Activity
Print out all of the data below, keeping it identical to the original.

Study material
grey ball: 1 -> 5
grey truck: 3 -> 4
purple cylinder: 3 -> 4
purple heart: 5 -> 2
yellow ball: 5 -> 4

Exercise output
grey ball: 1 -> 5
grey truck: 3 -> 4
purple cylinder: 3 -> 4
purple heart: 5 -> 2
yellow ball: 5 -> 4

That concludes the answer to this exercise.